Within the entries that follow, show each line where the word "none" occurs.

[Before-and-after object listings]

··········

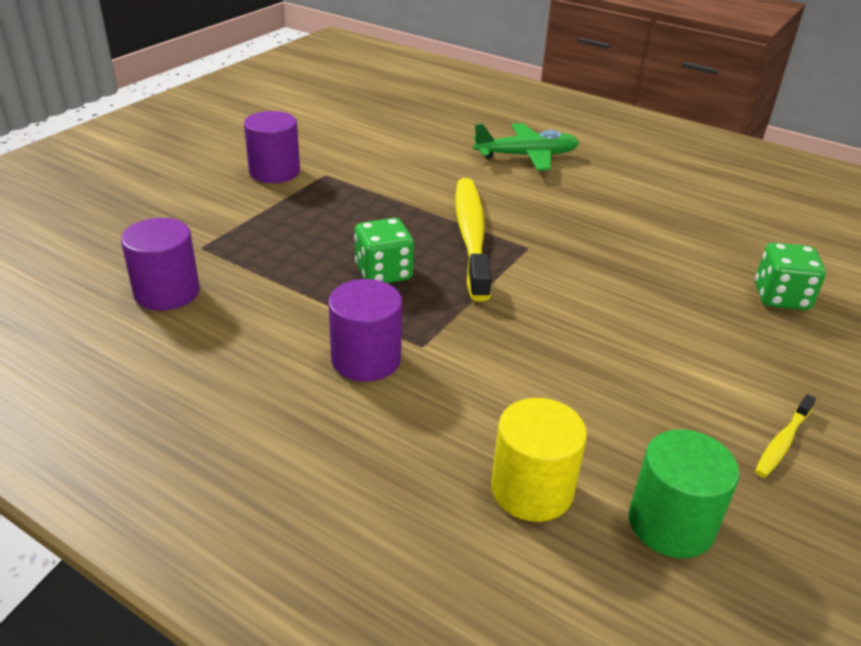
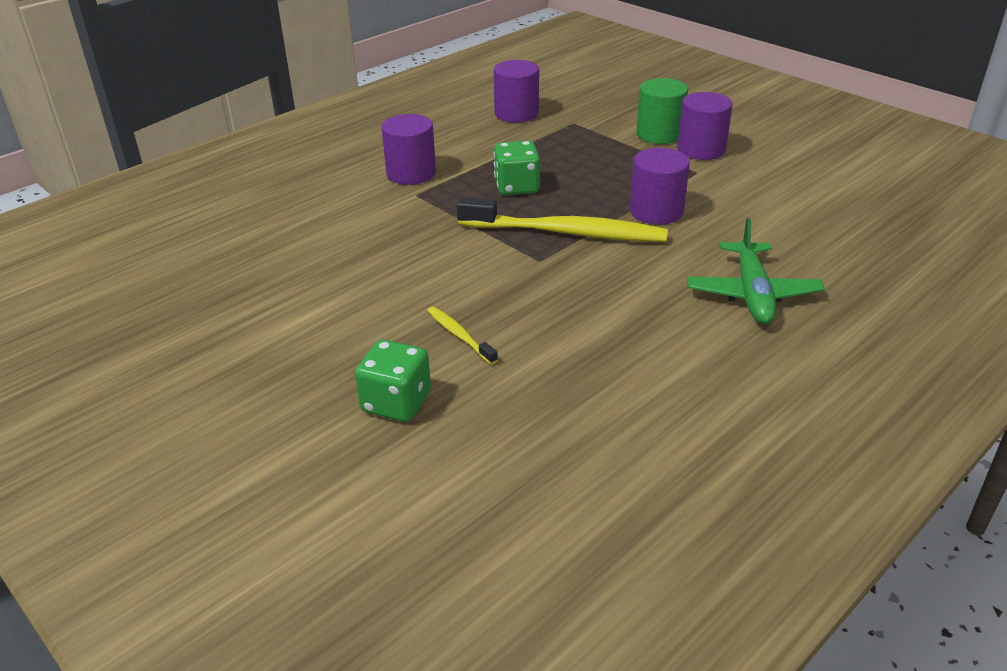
camera: 105 degrees right, 0 degrees up
(412, 193) = (656, 211): none -> purple cylinder
(532, 489) = (257, 215): yellow cylinder -> none
(671, 523) = (194, 257): green cylinder -> green cylinder (659, 134)
(782, 442) = (219, 327): yellow toothbrush -> yellow toothbrush (459, 335)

··········

- Exercise answer
(412, 193) = (656, 211): none -> purple cylinder
(532, 489) = (257, 215): yellow cylinder -> none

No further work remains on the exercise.